● WHAT YOU HAVE TO DO: Pick out every line in the rows below that contains the string "kern". Matching is case-sensitive.

● Items from a data source:
* * *
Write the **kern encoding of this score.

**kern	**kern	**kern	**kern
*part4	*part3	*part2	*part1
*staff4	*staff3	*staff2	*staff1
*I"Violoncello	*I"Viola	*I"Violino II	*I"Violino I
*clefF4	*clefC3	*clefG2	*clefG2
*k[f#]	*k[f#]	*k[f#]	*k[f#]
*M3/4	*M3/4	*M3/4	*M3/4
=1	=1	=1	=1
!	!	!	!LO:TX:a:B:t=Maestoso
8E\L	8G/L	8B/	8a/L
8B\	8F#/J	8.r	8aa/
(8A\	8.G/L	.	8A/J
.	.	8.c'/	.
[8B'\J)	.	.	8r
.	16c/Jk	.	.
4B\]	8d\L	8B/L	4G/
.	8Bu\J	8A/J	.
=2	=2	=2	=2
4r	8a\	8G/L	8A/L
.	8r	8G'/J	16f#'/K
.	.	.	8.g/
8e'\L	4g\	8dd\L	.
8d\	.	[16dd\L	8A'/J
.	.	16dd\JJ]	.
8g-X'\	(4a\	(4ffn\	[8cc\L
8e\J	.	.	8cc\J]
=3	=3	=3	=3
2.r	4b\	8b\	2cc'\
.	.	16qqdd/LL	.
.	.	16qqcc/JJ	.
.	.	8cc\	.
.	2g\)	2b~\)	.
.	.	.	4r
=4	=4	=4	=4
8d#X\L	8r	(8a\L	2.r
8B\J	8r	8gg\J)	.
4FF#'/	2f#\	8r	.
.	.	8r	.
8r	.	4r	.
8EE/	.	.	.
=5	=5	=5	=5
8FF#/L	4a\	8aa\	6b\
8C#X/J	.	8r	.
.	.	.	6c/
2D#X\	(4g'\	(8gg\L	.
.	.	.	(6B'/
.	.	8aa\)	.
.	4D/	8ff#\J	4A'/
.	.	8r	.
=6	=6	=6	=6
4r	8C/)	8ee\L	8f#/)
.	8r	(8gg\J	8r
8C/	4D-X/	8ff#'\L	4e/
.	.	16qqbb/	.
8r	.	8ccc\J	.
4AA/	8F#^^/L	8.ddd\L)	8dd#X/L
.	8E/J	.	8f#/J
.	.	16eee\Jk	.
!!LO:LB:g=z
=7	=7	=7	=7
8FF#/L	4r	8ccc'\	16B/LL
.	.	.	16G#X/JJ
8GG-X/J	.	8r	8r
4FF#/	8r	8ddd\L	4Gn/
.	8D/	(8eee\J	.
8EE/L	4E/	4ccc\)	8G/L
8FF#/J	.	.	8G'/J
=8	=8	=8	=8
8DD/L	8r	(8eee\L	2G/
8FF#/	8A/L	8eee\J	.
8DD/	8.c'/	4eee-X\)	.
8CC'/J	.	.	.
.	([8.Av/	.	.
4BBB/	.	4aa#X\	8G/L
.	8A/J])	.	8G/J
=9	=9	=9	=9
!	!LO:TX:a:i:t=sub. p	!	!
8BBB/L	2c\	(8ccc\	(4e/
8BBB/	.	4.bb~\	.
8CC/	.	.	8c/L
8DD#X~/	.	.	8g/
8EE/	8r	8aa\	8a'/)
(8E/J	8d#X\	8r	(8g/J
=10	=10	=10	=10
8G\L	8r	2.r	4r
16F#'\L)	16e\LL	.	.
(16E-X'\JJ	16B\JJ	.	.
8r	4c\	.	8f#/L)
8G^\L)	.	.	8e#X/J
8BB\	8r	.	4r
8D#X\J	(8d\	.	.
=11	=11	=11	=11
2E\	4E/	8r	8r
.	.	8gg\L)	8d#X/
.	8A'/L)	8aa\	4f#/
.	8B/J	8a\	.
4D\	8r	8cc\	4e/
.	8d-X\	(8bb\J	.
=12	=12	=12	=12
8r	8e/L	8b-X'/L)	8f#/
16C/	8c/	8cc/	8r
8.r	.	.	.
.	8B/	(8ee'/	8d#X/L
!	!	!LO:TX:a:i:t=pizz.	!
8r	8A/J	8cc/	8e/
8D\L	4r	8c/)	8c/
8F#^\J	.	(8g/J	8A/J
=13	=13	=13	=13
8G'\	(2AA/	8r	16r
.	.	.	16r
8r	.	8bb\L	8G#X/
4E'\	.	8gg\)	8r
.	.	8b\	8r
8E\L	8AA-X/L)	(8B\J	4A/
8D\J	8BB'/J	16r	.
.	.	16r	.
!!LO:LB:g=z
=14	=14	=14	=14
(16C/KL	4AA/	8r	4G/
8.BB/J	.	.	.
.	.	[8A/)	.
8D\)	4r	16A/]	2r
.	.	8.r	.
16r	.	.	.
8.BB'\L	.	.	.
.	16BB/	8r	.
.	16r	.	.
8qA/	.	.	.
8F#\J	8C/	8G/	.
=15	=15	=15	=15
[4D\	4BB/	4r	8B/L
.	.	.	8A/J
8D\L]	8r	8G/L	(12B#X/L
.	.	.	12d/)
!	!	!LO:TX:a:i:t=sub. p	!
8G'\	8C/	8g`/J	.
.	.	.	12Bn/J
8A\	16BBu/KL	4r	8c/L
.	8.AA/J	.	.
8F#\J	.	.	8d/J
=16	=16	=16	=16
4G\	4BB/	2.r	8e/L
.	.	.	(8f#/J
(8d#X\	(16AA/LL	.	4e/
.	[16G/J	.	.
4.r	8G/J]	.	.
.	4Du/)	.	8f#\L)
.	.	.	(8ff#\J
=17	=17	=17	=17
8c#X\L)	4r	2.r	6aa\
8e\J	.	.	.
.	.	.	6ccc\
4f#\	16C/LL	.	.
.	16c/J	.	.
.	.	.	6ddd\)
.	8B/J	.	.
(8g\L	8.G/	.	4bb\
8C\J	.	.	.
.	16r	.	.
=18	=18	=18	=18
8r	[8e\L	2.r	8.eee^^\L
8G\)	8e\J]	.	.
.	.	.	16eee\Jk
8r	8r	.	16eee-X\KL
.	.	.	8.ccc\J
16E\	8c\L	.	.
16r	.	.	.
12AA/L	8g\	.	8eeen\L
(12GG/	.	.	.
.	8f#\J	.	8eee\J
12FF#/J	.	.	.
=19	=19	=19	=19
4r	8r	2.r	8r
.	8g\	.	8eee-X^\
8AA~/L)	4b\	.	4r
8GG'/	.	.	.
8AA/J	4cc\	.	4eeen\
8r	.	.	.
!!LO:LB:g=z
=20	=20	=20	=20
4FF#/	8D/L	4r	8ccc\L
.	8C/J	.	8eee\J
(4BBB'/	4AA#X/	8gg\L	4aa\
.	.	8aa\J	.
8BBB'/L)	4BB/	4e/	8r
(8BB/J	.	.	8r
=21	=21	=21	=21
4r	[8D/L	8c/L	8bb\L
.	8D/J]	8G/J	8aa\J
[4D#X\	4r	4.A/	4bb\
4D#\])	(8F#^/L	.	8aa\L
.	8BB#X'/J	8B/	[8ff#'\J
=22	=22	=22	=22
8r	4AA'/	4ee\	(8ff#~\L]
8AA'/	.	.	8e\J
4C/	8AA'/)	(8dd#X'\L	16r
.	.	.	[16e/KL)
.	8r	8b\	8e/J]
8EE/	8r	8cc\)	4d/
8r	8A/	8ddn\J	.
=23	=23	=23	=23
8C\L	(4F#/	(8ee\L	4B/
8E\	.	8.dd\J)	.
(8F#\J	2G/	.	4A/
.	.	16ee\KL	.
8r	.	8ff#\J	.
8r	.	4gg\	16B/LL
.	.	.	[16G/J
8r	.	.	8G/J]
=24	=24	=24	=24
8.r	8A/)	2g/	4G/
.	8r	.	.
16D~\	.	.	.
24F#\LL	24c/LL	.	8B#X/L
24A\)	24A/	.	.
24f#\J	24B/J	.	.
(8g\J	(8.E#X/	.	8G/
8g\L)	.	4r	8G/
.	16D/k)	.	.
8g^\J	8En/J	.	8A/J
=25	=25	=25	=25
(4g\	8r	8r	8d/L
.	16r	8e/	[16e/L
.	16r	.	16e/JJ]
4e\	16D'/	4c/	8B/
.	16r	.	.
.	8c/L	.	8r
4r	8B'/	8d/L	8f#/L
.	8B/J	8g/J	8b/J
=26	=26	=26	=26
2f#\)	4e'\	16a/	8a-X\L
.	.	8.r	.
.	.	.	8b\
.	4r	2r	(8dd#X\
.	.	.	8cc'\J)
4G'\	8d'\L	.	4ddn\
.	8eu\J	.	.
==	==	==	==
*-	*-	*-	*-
* * *
● COMPLETED TASK:
Write the **kern encoding of this score.
**kern	**kern	**kern	**kern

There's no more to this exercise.